Items listed in a dataset

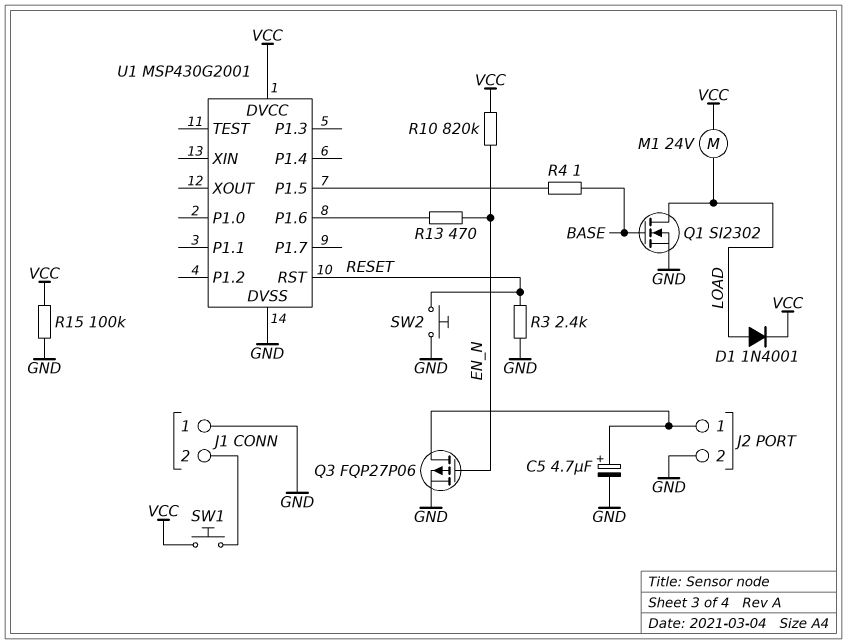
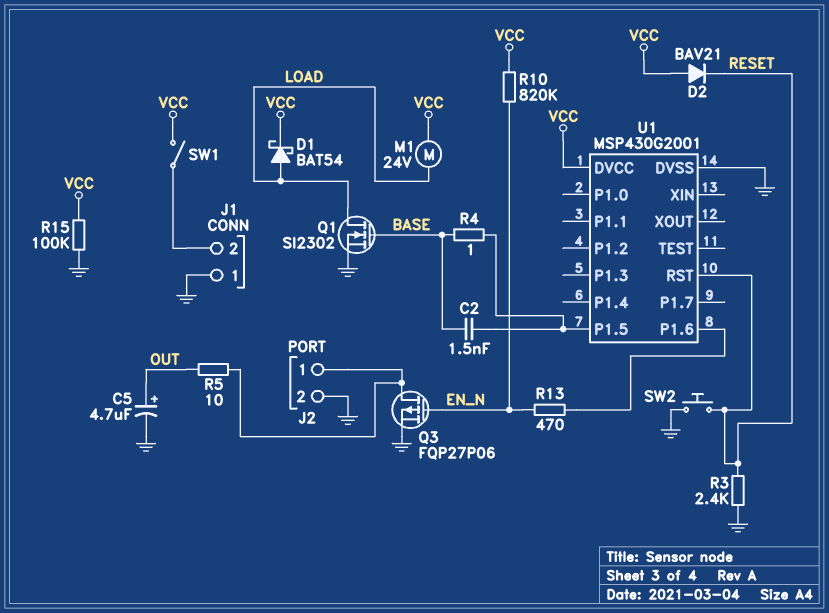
C2: none -> 1.5nF (BASE, U1/P1.5)
C5: 4.7uF (plus J2/1, minus GND) -> 4.7uF (plus OUT, minus GND)
D1: diode 1N4001 (A LOAD, K VCC) -> schottky BAT54 (A LOAD, K VCC)
D2: none -> diode BAV21 (A VCC, K RESET)
R5: none -> 10 (J2/1, OUT)
SW1: button (J1/2, VCC) -> switch (J1/2, VCC)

**Task objective**
Restate the data word for word while omitting each picture.

**Solution below**
C2: none -> 1.5nF (BASE, U1/P1.5)
C5: 4.7uF (plus J2/1, minus GND) -> 4.7uF (plus OUT, minus GND)
D1: diode 1N4001 (A LOAD, K VCC) -> schottky BAT54 (A LOAD, K VCC)
D2: none -> diode BAV21 (A VCC, K RESET)
R5: none -> 10 (J2/1, OUT)
SW1: button (J1/2, VCC) -> switch (J1/2, VCC)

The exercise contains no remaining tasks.